(Beginning of Input records)
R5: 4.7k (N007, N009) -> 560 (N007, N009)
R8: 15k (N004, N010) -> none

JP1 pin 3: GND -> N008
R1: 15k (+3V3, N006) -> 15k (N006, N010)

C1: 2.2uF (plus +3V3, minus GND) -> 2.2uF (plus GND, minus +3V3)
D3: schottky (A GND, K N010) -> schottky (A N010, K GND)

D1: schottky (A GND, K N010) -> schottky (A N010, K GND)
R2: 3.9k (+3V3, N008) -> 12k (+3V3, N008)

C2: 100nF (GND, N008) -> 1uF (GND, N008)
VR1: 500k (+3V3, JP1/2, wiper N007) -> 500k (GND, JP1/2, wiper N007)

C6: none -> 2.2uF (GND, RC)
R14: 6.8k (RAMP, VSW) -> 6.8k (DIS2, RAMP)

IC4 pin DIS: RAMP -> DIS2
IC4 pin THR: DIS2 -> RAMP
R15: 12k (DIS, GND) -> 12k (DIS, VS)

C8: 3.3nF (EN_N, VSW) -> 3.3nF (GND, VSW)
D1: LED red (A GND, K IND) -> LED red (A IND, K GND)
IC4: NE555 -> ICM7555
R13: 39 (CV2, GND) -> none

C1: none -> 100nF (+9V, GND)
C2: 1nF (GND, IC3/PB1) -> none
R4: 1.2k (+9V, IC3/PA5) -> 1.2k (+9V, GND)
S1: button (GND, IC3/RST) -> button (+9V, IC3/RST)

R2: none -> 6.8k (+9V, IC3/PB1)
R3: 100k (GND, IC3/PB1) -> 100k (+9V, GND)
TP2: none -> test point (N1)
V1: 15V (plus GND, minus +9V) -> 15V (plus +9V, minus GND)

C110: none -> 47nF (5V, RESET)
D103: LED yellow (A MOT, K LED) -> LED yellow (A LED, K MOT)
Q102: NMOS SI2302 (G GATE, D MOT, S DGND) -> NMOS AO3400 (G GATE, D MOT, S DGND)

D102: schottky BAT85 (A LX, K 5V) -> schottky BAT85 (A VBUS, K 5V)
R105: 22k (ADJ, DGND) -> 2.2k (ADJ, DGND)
(End of Input records)
◆ Exercise description ◆
The lines from the one holding "R14: 6.8k (RAMP, VSW) -> 6.8k (DIS2, RAMP)" to the end of the entries are to be repeated exactly, with both ends included and nothing else.

◆ Completed task ◆
R14: 6.8k (RAMP, VSW) -> 6.8k (DIS2, RAMP)

IC4 pin DIS: RAMP -> DIS2
IC4 pin THR: DIS2 -> RAMP
R15: 12k (DIS, GND) -> 12k (DIS, VS)

C8: 3.3nF (EN_N, VSW) -> 3.3nF (GND, VSW)
D1: LED red (A GND, K IND) -> LED red (A IND, K GND)
IC4: NE555 -> ICM7555
R13: 39 (CV2, GND) -> none

C1: none -> 100nF (+9V, GND)
C2: 1nF (GND, IC3/PB1) -> none
R4: 1.2k (+9V, IC3/PA5) -> 1.2k (+9V, GND)
S1: button (GND, IC3/RST) -> button (+9V, IC3/RST)

R2: none -> 6.8k (+9V, IC3/PB1)
R3: 100k (GND, IC3/PB1) -> 100k (+9V, GND)
TP2: none -> test point (N1)
V1: 15V (plus GND, minus +9V) -> 15V (plus +9V, minus GND)

C110: none -> 47nF (5V, RESET)
D103: LED yellow (A MOT, K LED) -> LED yellow (A LED, K MOT)
Q102: NMOS SI2302 (G GATE, D MOT, S DGND) -> NMOS AO3400 (G GATE, D MOT, S DGND)

D102: schottky BAT85 (A LX, K 5V) -> schottky BAT85 (A VBUS, K 5V)
R105: 22k (ADJ, DGND) -> 2.2k (ADJ, DGND)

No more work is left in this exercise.